__TASK GOAL__: From the entries below, tally the lines with "satellite" in them and reply with that figure only.

__RECORDS SHOWN__:
+-------+

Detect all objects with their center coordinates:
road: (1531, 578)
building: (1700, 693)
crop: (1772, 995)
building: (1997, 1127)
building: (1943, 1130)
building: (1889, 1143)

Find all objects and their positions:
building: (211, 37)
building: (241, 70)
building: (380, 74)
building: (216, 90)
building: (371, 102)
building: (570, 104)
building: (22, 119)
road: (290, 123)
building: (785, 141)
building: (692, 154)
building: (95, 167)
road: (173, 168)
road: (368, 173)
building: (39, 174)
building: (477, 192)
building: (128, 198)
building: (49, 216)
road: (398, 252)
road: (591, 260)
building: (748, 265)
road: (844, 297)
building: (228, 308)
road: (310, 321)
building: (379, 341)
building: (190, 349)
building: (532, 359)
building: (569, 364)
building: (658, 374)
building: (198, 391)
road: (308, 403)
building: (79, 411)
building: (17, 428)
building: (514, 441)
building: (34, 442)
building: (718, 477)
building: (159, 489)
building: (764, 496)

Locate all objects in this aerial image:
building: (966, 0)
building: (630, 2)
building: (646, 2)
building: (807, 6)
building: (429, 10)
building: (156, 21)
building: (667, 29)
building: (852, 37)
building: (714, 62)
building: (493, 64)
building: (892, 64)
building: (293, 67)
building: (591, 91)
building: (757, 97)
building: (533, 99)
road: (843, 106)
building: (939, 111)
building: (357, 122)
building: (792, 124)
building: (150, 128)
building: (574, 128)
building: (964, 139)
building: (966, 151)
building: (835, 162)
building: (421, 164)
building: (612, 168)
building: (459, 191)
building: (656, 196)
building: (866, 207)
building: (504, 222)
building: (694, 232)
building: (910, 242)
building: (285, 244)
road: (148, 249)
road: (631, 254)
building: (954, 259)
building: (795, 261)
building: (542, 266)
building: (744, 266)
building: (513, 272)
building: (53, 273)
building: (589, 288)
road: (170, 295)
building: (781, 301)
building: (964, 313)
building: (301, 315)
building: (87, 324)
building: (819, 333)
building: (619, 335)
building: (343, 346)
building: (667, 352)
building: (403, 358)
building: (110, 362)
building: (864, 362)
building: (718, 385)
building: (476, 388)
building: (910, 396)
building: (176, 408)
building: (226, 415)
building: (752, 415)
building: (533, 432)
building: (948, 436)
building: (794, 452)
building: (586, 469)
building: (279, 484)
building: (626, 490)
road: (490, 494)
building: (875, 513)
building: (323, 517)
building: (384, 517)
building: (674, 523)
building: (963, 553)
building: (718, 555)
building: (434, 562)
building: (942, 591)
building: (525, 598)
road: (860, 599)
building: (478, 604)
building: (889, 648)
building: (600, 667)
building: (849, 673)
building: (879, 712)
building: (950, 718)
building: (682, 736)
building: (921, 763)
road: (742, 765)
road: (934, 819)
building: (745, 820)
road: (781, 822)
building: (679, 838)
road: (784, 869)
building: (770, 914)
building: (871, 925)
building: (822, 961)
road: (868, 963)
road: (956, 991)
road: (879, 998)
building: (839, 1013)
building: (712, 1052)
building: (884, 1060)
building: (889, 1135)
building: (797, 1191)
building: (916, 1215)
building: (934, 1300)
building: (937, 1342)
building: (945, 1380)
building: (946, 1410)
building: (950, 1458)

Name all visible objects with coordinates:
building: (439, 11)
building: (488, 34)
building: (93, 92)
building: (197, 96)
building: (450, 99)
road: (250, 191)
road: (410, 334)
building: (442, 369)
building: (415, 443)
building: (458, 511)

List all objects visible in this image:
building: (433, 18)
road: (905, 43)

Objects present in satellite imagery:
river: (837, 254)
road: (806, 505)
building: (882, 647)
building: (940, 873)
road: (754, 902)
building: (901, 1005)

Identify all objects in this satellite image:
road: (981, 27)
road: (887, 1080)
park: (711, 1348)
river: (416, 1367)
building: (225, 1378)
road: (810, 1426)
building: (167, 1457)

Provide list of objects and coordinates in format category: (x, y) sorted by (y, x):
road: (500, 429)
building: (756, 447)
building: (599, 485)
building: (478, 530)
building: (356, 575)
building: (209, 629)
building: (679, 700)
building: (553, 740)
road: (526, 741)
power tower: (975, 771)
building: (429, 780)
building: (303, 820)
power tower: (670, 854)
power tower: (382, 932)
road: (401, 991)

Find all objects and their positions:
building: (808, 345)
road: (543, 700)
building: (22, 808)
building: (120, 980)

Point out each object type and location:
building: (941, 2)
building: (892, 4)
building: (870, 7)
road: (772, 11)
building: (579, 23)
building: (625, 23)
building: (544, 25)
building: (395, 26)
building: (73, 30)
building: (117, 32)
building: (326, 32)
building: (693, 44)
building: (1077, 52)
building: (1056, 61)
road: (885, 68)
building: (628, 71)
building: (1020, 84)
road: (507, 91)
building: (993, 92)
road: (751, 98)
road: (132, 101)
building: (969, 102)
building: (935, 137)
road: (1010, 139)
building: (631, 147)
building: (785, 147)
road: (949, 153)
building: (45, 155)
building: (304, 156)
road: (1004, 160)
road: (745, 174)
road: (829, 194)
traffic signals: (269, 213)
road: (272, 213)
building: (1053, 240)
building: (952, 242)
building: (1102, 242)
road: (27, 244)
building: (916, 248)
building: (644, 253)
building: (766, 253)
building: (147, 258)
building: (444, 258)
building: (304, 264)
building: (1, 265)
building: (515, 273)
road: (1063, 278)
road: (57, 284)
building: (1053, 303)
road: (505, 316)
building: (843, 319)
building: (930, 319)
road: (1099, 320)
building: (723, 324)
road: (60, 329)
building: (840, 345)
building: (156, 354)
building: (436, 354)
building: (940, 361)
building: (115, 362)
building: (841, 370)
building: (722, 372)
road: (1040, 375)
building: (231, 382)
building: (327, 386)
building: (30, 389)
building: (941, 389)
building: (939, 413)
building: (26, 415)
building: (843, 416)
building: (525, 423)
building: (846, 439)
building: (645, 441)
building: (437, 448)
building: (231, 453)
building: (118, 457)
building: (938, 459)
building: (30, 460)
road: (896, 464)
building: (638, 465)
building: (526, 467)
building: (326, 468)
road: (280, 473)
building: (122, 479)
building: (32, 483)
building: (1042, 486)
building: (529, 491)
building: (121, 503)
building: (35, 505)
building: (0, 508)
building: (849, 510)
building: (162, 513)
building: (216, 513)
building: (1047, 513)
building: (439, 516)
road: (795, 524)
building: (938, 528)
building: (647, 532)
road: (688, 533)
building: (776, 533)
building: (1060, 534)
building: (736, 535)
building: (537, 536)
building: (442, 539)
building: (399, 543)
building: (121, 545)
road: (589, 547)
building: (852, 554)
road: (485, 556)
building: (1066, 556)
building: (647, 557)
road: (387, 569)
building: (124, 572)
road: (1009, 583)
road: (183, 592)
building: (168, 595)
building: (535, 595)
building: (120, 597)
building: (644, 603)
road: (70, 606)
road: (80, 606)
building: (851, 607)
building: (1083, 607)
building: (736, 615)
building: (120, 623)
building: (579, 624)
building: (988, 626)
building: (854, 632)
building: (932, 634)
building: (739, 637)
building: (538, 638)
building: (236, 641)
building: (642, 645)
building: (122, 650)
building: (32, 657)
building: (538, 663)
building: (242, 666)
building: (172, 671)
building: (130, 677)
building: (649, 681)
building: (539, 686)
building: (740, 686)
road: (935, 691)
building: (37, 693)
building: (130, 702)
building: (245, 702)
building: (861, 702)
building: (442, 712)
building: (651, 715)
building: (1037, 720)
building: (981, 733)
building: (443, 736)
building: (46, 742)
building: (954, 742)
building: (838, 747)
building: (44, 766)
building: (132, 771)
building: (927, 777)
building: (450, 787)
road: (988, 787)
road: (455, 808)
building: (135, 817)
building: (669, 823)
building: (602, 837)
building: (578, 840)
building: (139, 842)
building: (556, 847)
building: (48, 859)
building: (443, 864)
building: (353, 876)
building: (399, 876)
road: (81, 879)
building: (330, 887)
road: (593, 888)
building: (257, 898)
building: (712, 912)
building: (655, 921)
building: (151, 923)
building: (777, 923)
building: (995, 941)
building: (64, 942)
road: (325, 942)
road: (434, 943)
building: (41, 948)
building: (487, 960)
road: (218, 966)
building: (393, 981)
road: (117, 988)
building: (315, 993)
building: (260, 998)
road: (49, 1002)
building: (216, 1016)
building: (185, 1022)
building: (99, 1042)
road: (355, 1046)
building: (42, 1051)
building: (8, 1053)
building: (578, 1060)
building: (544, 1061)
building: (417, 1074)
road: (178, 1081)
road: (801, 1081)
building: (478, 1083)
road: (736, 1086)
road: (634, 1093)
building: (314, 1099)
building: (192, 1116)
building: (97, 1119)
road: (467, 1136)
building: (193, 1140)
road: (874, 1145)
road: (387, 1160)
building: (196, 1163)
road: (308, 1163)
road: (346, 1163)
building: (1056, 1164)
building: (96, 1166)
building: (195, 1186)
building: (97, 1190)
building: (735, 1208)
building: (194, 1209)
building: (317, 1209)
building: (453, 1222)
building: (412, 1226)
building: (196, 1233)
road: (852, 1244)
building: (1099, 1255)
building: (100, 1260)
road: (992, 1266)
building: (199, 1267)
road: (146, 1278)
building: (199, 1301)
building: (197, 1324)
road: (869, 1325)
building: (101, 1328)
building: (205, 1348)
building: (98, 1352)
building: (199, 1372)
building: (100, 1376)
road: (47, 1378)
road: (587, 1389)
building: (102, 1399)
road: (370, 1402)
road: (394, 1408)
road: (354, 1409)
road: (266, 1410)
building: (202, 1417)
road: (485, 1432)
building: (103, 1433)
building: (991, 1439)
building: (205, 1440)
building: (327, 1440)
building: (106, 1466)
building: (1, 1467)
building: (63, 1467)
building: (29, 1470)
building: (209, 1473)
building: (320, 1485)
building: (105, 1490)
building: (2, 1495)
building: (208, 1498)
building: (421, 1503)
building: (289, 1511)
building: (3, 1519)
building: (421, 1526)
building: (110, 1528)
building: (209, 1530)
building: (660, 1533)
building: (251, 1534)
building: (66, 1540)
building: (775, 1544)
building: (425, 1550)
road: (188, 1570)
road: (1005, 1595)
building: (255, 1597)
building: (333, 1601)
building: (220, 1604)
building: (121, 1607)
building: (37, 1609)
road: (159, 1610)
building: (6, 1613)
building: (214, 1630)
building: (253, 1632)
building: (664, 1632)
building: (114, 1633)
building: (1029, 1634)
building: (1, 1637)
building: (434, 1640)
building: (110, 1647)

+-------+

__RESULT OF THE TASK__: 2